*What you have to do*. Within the data below, find the string "test" and return each line where it occurs.

--- START ---

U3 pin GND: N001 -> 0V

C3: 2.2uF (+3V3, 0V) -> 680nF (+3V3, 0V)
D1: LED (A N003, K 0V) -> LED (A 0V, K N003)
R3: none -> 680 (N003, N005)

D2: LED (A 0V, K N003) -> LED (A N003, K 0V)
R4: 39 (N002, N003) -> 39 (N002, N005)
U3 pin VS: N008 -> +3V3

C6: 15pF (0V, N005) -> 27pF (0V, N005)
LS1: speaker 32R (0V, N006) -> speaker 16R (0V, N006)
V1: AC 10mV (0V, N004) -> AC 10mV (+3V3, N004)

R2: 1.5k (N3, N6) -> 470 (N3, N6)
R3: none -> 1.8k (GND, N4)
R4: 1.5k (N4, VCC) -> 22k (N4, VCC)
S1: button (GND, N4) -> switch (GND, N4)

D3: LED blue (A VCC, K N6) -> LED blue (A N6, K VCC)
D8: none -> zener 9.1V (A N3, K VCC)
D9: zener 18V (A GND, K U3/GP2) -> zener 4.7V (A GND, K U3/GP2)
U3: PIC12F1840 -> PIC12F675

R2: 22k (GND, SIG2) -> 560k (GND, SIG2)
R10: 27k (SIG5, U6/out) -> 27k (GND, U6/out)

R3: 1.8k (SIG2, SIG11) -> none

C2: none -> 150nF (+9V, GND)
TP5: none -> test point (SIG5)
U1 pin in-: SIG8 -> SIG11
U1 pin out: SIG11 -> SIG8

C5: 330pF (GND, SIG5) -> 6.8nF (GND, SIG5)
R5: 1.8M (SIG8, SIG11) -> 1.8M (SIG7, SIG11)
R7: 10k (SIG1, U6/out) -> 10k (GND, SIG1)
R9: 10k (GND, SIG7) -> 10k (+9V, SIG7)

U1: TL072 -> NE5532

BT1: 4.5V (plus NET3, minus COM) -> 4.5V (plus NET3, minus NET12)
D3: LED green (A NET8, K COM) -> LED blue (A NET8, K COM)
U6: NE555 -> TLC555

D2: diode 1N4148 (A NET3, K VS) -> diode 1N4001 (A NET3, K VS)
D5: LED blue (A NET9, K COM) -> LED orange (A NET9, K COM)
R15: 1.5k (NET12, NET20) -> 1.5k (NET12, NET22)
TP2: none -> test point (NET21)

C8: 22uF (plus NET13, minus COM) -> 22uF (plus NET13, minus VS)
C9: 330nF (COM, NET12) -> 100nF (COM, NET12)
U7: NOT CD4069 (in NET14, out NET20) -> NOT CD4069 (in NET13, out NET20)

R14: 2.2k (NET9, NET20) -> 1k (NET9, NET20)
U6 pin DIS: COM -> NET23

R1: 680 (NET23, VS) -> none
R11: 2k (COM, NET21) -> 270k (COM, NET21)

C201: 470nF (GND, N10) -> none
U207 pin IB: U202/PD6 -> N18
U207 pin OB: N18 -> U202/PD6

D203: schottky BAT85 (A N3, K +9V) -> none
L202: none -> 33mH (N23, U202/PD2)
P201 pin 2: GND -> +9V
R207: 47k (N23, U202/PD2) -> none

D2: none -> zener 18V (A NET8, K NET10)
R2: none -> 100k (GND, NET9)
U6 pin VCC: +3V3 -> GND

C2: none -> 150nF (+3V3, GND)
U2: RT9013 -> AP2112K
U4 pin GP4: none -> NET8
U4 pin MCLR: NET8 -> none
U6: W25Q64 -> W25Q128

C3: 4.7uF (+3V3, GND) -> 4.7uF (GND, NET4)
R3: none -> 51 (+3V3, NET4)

--- END ---

*Reply*.
TP5: none -> test point (SIG5)
TP2: none -> test point (NET21)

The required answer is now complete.